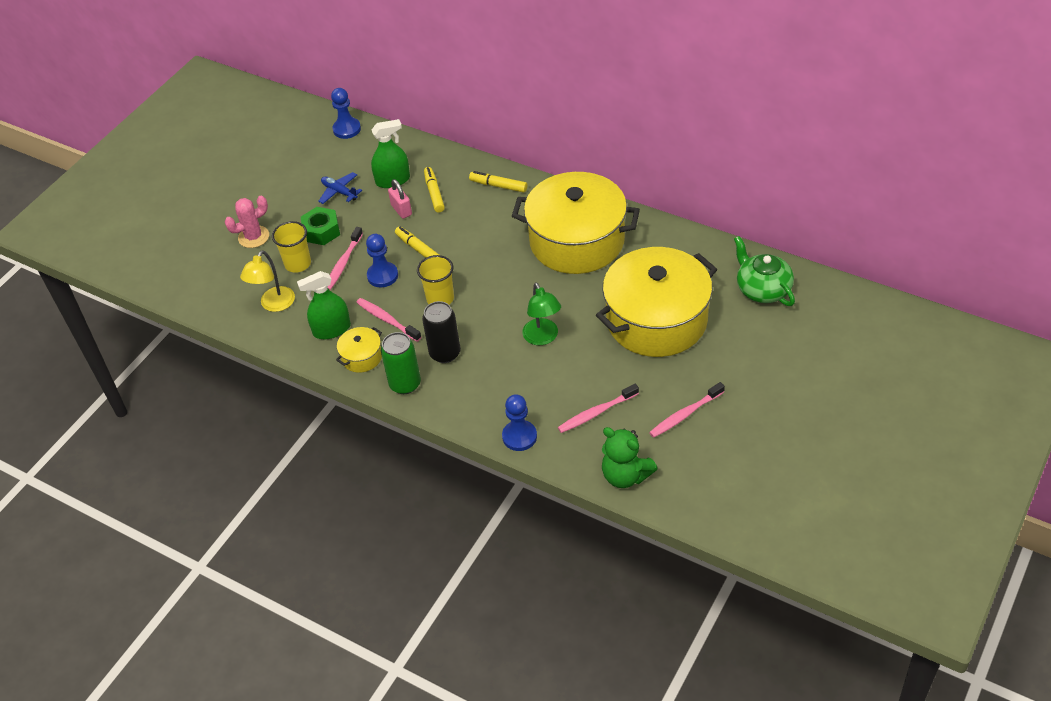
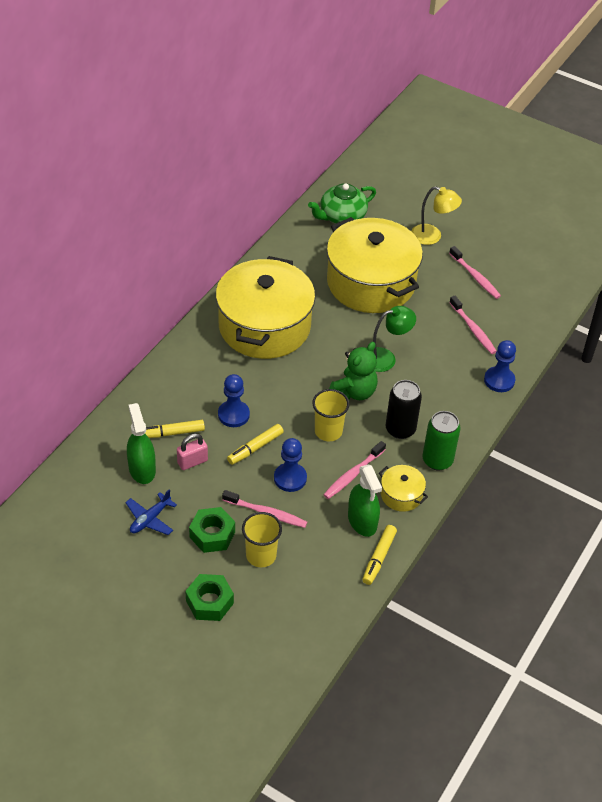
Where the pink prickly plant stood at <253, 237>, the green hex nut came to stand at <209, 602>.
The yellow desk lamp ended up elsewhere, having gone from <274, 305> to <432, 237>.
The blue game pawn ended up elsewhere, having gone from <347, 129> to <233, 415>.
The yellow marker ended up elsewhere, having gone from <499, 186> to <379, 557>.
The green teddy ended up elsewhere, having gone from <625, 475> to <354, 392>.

_ _ _

• [Task goal] An exact reproduction of all the records is required, with no pictures included.

• [Response]
Where the pink prickly plant stood at <253, 237>, the green hex nut came to stand at <209, 602>.
The yellow desk lamp ended up elsewhere, having gone from <274, 305> to <432, 237>.
The blue game pawn ended up elsewhere, having gone from <347, 129> to <233, 415>.
The yellow marker ended up elsewhere, having gone from <499, 186> to <379, 557>.
The green teddy ended up elsewhere, having gone from <625, 475> to <354, 392>.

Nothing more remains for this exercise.